▶ Task requirements: Can you render every line of the records below as a Markdown table with the columns Row and Line, numbering the rows and leaving out blank lines?

Stored data entries
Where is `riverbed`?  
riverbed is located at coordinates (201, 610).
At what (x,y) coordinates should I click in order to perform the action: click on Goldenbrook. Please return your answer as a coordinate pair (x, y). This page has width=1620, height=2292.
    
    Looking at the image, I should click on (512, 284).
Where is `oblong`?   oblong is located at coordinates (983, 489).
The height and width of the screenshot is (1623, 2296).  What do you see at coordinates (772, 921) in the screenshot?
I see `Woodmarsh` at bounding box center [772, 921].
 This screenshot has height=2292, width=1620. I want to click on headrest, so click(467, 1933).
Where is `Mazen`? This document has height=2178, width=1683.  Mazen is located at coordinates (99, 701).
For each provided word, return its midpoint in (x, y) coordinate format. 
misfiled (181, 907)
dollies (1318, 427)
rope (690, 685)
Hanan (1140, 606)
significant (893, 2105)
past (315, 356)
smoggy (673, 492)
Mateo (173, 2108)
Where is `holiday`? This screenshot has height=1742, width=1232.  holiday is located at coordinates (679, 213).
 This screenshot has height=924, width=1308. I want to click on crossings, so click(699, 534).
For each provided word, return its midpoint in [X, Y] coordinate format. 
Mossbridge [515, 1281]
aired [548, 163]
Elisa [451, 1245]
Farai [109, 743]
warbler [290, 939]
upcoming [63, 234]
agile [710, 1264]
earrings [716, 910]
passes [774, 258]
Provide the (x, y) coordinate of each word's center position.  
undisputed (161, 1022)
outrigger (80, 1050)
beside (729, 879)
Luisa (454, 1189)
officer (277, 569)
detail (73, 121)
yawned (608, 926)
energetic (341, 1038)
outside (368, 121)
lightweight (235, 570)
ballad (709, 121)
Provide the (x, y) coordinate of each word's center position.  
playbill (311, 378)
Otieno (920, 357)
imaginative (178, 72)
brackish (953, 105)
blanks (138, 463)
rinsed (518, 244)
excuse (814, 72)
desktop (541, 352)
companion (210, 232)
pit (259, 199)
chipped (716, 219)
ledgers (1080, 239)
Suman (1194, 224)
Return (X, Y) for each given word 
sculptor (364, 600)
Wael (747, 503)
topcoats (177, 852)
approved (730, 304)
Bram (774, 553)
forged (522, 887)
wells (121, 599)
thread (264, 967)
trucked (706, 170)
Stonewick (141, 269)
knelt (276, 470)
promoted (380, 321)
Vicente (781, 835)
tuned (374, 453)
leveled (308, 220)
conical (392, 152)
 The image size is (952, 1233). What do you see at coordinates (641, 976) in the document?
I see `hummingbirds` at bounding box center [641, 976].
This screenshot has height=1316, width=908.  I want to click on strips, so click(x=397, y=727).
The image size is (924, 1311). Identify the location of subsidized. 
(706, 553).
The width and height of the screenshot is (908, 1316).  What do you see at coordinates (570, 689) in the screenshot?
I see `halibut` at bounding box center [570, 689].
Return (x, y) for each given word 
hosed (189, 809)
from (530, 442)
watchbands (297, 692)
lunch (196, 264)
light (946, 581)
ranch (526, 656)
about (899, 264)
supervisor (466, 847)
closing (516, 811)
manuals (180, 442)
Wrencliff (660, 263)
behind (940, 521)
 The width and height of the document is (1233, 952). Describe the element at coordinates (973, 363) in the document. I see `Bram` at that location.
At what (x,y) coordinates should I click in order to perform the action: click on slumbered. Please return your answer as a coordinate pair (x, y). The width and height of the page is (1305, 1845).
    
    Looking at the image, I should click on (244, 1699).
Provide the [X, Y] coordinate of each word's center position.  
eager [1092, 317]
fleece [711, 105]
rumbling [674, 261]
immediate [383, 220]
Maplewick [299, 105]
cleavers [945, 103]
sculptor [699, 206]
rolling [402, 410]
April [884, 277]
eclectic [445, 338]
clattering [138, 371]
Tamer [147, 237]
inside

▶ Exercise answer:
| Row | Line |
|---|---|
| 1 | Where is `riverbed`?   |
| 2 | riverbed is located at coordinates (201, 610). |
| 3 | At what (x,y) coordinates should I click in order to perform the action: click on Goldenbrook. Please return your answer as a coordinate pair (x, y). This page has width=1620, height=2292. |
| 4 |     Looking at the image, I should click on (512, 284). |
| 5 | Where is `oblong`?   oblong is located at coordinates (983, 489). |
| 6 | The height and width of the screenshot is (1623, 2296).  What do you see at coordinates (772, 921) in the screenshot? |
| 7 | I see `Woodmarsh` at bounding box center [772, 921]. |
| 8 |  This screenshot has height=2292, width=1620. I want to click on headrest, so click(467, 1933). |
| 9 | Where is `Mazen`? This document has height=2178, width=1683.  Mazen is located at coordinates (99, 701). |
| 10 | For each provided word, return its midpoint in (x, y) coordinate format.  |
| 11 | misfiled (181, 907) |
| 12 | dollies (1318, 427) |
| 13 | rope (690, 685) |
| 14 | Hanan (1140, 606) |
| 15 | significant (893, 2105) |
| 16 | past (315, 356) |
| 17 | smoggy (673, 492) |
| 18 | Mateo (173, 2108) |
| 19 | Where is `holiday`? This screenshot has height=1742, width=1232.  holiday is located at coordinates (679, 213). |
| 20 |  This screenshot has height=924, width=1308. I want to click on crossings, so click(699, 534). |
| 21 | For each provided word, return its midpoint in [X, Y] coordinate format.  |
| 22 | Mossbridge [515, 1281] |
| 23 | aired [548, 163] |
| 24 | Elisa [451, 1245] |
| 25 | Farai [109, 743] |
| 26 | warbler [290, 939] |
| 27 | upcoming [63, 234] |
| 28 | agile [710, 1264] |
| 29 | earrings [716, 910] |
| 30 | passes [774, 258] |
| 31 | Provide the (x, y) coordinate of each word's center position.   |
| 32 | undisputed (161, 1022) |
| 33 | outrigger (80, 1050) |
| 34 | beside (729, 879) |
| 35 | Luisa (454, 1189) |
| 36 | officer (277, 569) |
| 37 | detail (73, 121) |
| 38 | yawned (608, 926) |
| 39 | energetic (341, 1038) |
| 40 | outside (368, 121) |
| 41 | lightweight (235, 570) |
| 42 | ballad (709, 121) |
| 43 | Provide the (x, y) coordinate of each word's center position.   |
| 44 | playbill (311, 378) |
| 45 | Otieno (920, 357) |
| 46 | imaginative (178, 72) |
| 47 | brackish (953, 105) |
| 48 | blanks (138, 463) |
| 49 | rinsed (518, 244) |
| 50 | excuse (814, 72) |
| 51 | desktop (541, 352) |
| 52 | companion (210, 232) |
| 53 | pit (259, 199) |
| 54 | chipped (716, 219) |
| 55 | ledgers (1080, 239) |
| 56 | Suman (1194, 224) |
| 57 | Return (X, Y) for each given word  |
| 58 | sculptor (364, 600) |
| 59 | Wael (747, 503) |
| 60 | topcoats (177, 852) |
| 61 | approved (730, 304) |
| 62 | Bram (774, 553) |
| 63 | forged (522, 887) |
| 64 | wells (121, 599) |
| 65 | thread (264, 967) |
| 66 | trucked (706, 170) |
| 67 | Stonewick (141, 269) |
| 68 | knelt (276, 470) |
| 69 | promoted (380, 321) |
| 70 | Vicente (781, 835) |
| 71 | tuned (374, 453) |
| 72 | leveled (308, 220) |
| 73 | conical (392, 152) |
| 74 |  The image size is (952, 1233). What do you see at coordinates (641, 976) in the document? |
| 75 | I see `hummingbirds` at bounding box center [641, 976]. |
| 76 | This screenshot has height=1316, width=908.  I want to click on strips, so click(x=397, y=727). |
| 77 | The image size is (924, 1311). Identify the location of subsidized.  |
| 78 | (706, 553). |
| 79 | The width and height of the screenshot is (908, 1316).  What do you see at coordinates (570, 689) in the screenshot? |
| 80 | I see `halibut` at bounding box center [570, 689]. |
| 81 | Return (x, y) for each given word  |
| 82 | hosed (189, 809) |
| 83 | from (530, 442) |
| 84 | watchbands (297, 692) |
| 85 | lunch (196, 264) |
| 86 | light (946, 581) |
| 87 | ranch (526, 656) |
| 88 | about (899, 264) |
| 89 | supervisor (466, 847) |
| 90 | closing (516, 811) |
| 91 | manuals (180, 442) |
| 92 | Wrencliff (660, 263) |
| 93 | behind (940, 521) |
| 94 |  The width and height of the document is (1233, 952). Describe the element at coordinates (973, 363) in the document. I see `Bram` at that location. |
| 95 | At what (x,y) coordinates should I click in order to perform the action: click on slumbered. Please return your answer as a coordinate pair (x, y). The width and height of the page is (1305, 1845). |
| 96 |     Looking at the image, I should click on (244, 1699). |
| 97 | Provide the [X, Y] coordinate of each word's center position.   |
| 98 | eager [1092, 317] |
| 99 | fleece [711, 105] |
| 100 | rumbling [674, 261] |
| 101 | immediate [383, 220] |
| 102 | Maplewick [299, 105] |
| 103 | cleavers [945, 103] |
| 104 | sculptor [699, 206] |
| 105 | rolling [402, 410] |
| 106 | April [884, 277] |
| 107 | eclectic [445, 338] |
| 108 | clattering [138, 371] |
| 109 | Tamer [147, 237] |
| 110 | inside |